INSTRUCTIONS TO FOLLOW. Transcribe exactly the line that contains "RTC3 pin SDA: D4 -> A0" and every line after it through the end of the records, with nothing else.

Modification records.
====

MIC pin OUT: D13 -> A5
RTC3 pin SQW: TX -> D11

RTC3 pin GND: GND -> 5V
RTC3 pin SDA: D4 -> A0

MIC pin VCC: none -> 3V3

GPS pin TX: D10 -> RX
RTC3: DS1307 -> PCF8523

====

TASK ANSWER.
RTC3 pin SDA: D4 -> A0

MIC pin VCC: none -> 3V3

GPS pin TX: D10 -> RX
RTC3: DS1307 -> PCF8523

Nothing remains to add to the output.